→ Provided entries
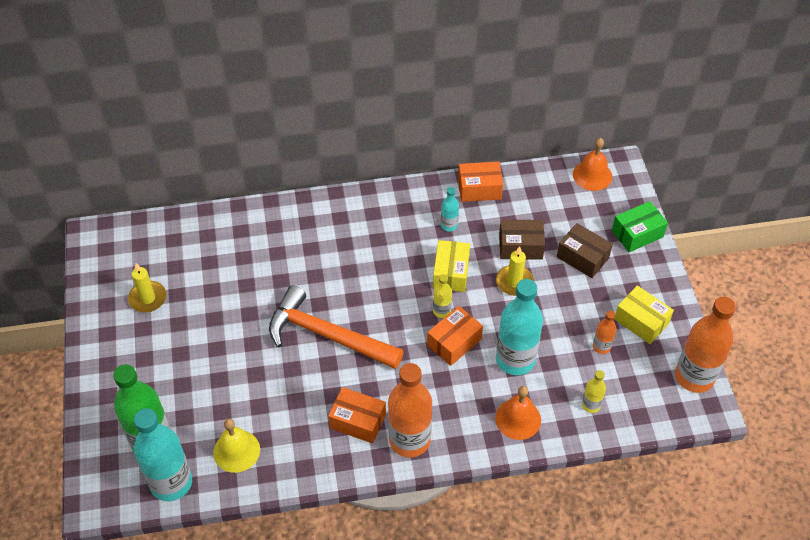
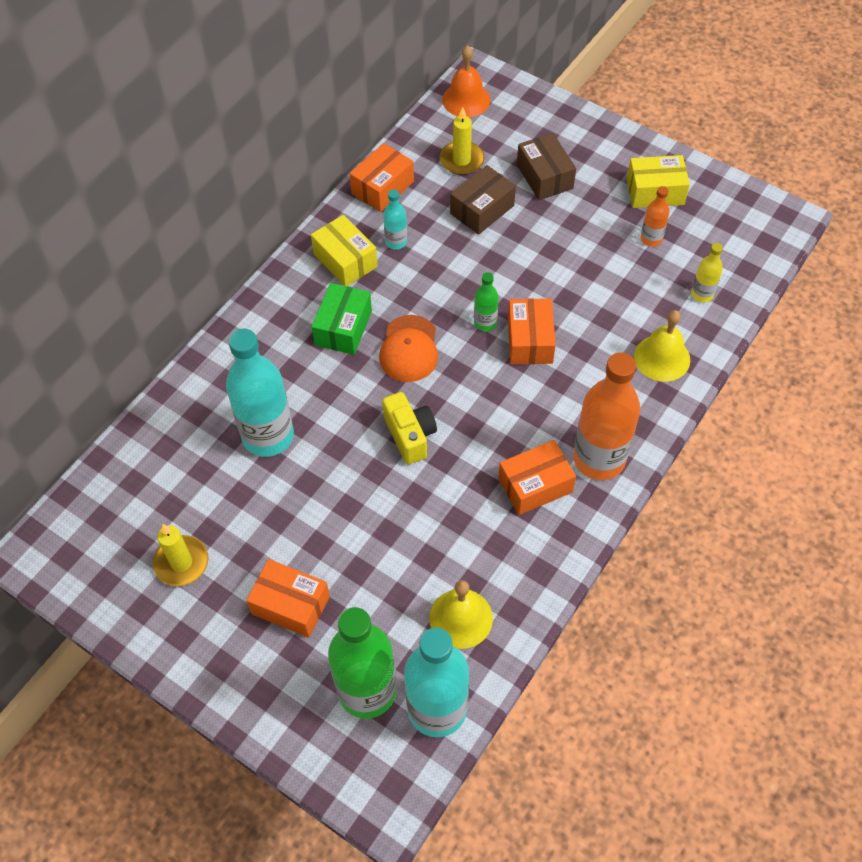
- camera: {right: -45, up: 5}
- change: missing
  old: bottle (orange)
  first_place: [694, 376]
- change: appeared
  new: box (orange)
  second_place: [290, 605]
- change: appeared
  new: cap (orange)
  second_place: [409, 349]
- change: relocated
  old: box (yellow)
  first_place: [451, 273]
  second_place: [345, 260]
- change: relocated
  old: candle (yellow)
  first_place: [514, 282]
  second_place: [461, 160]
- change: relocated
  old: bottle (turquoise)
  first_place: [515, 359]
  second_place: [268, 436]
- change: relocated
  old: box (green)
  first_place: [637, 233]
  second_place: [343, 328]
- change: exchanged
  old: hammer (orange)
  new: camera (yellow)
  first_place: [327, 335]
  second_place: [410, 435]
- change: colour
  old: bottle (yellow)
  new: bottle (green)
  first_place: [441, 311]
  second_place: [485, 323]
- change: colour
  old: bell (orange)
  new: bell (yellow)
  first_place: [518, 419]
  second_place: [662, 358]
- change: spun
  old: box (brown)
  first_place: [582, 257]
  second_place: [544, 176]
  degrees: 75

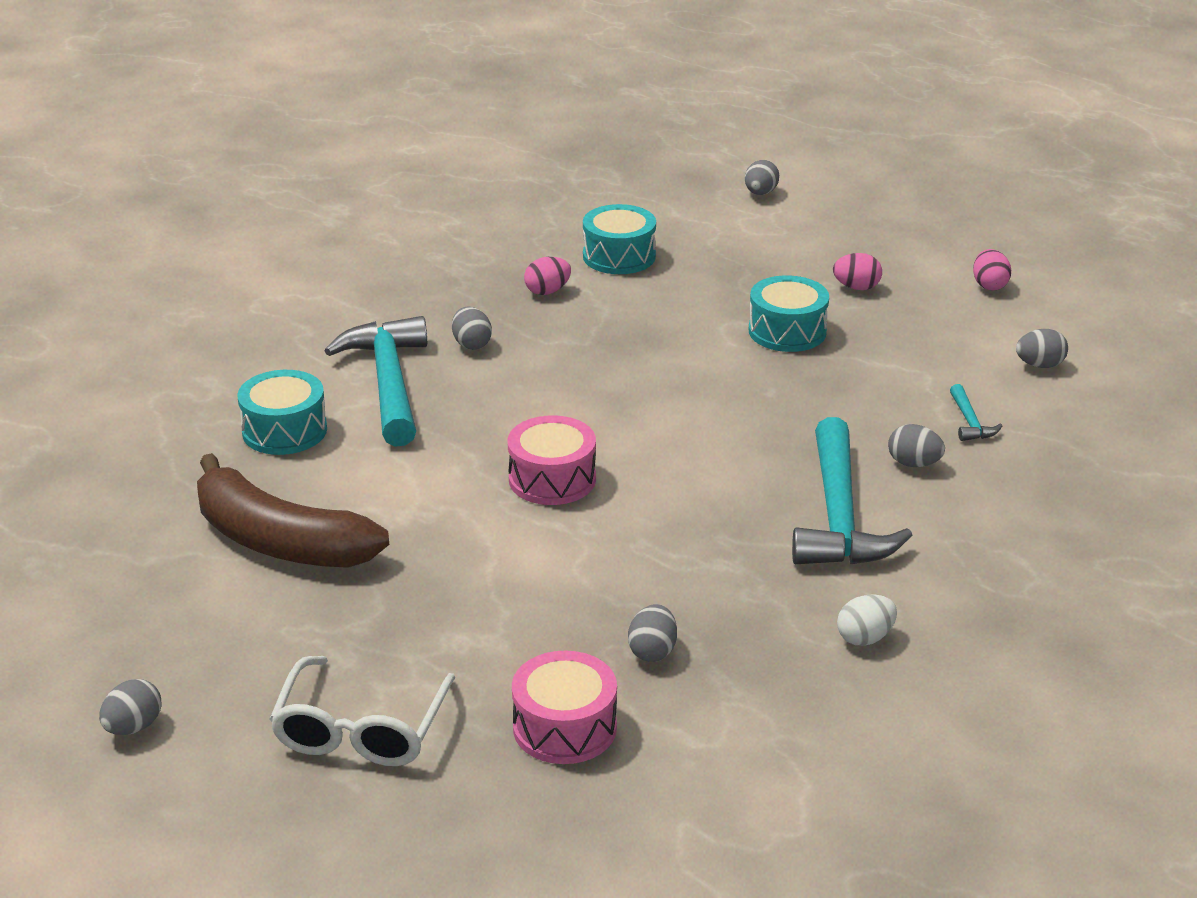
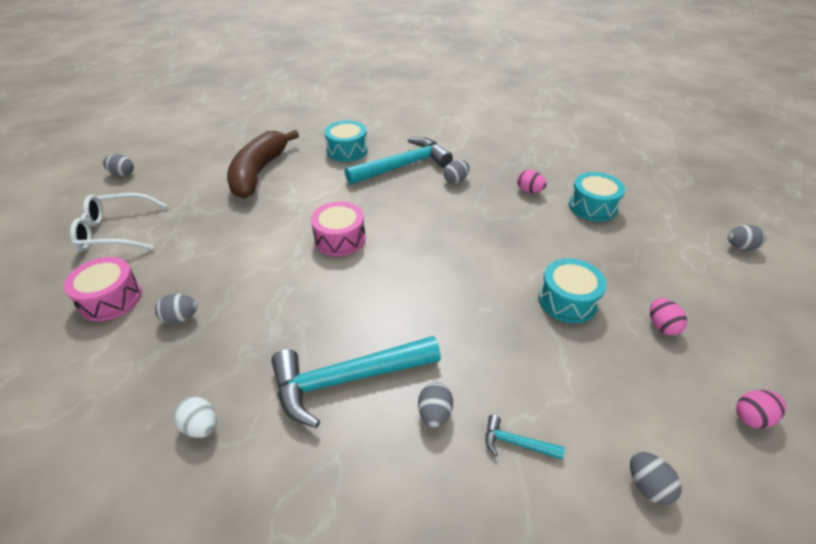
- camera: {right: 70, up: 10}
- change: spun
  old: hammer (turquoise)
  first_place: [970, 422]
  second_place: [516, 443]
  degrees: 45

→ Task goal
Pull together all lines from the data that mention the word "orange".

→ Response
  old: bottle (orange)
  new: box (orange)
  new: cap (orange)
  old: hammer (orange)
  old: bell (orange)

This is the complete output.